Your goal
Print the data exactly as written, but leave out each picture.

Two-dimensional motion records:
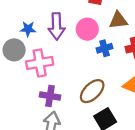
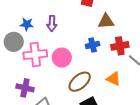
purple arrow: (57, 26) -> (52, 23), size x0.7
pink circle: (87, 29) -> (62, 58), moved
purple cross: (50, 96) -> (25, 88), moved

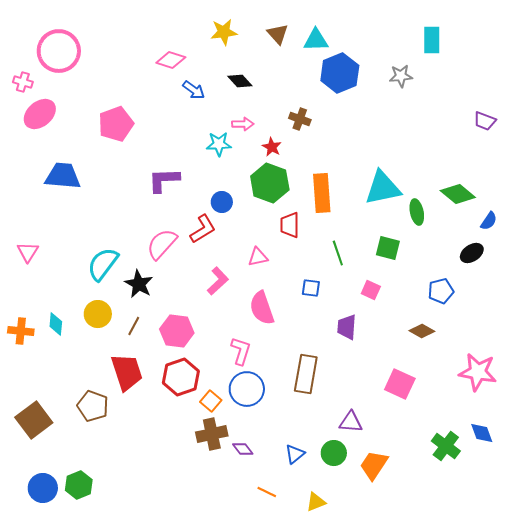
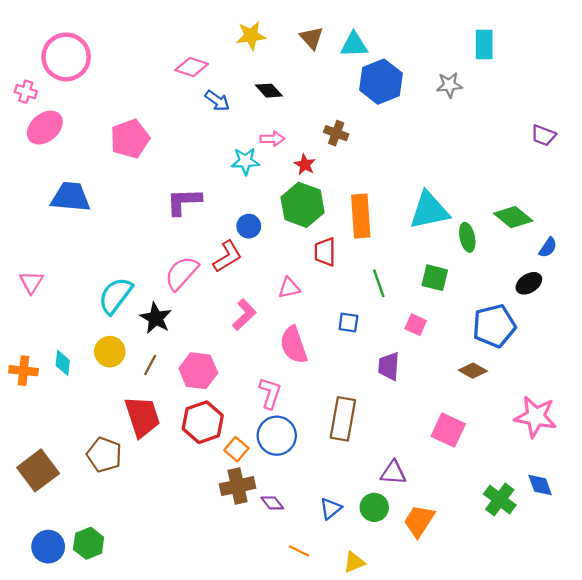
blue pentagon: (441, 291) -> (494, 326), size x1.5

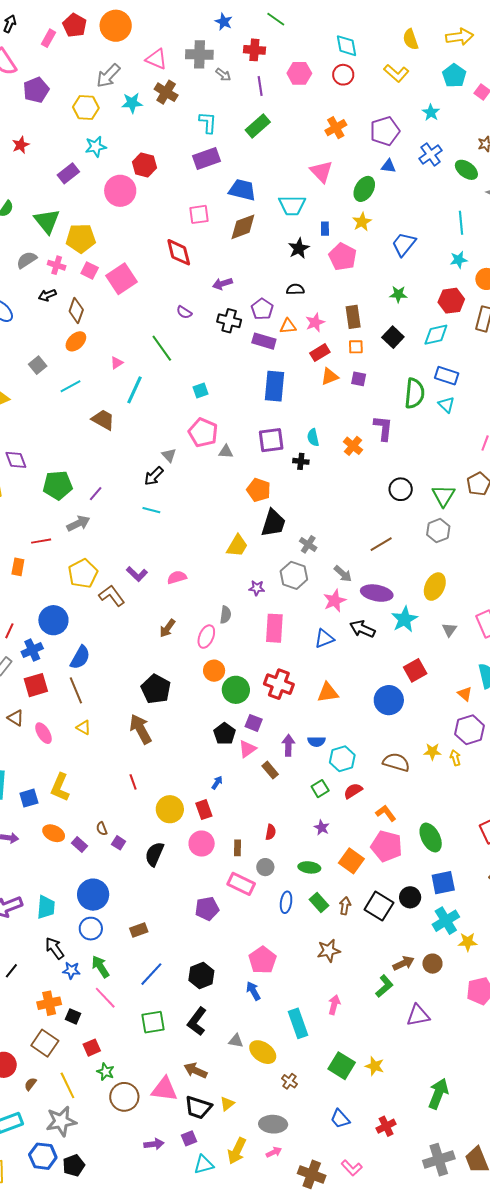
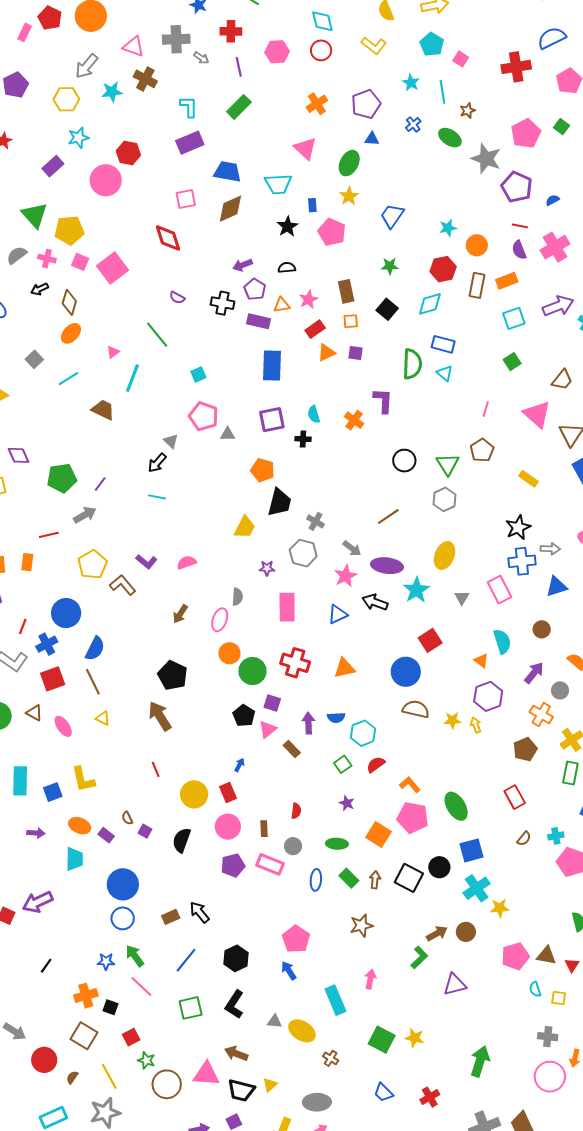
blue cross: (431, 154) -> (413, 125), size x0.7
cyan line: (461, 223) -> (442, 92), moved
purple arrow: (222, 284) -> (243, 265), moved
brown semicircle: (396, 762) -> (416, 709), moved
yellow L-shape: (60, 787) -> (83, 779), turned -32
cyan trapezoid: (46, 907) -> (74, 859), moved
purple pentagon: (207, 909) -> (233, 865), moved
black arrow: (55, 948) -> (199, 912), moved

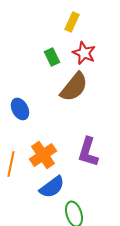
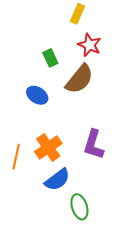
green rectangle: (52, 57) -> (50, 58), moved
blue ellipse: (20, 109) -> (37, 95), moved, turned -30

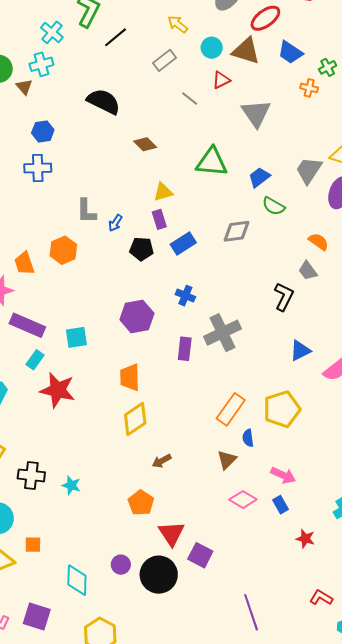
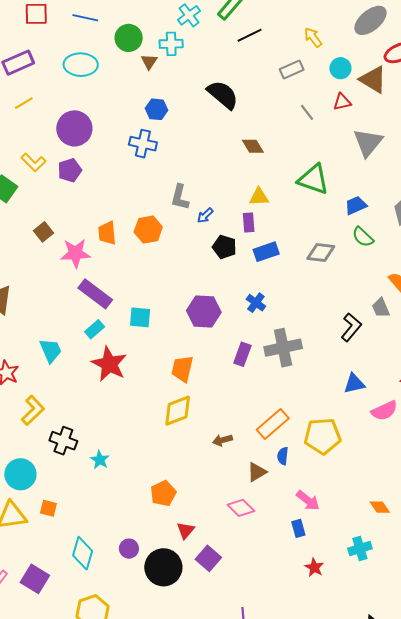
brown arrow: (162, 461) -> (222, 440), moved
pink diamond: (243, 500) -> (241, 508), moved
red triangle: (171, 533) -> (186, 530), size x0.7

Problem solution
purple arrow: (57, 26) -> (52, 23), size x0.7
pink circle: (87, 29) -> (62, 58), moved
purple cross: (50, 96) -> (25, 88), moved

blue pentagon: (441, 291) -> (494, 326), size x1.5

blue cross: (431, 154) -> (413, 125), size x0.7
cyan line: (461, 223) -> (442, 92), moved
purple arrow: (222, 284) -> (243, 265), moved
brown semicircle: (396, 762) -> (416, 709), moved
yellow L-shape: (60, 787) -> (83, 779), turned -32
cyan trapezoid: (46, 907) -> (74, 859), moved
purple pentagon: (207, 909) -> (233, 865), moved
black arrow: (55, 948) -> (199, 912), moved

green rectangle: (52, 57) -> (50, 58), moved
blue ellipse: (20, 109) -> (37, 95), moved, turned -30

brown arrow: (162, 461) -> (222, 440), moved
pink diamond: (243, 500) -> (241, 508), moved
red triangle: (171, 533) -> (186, 530), size x0.7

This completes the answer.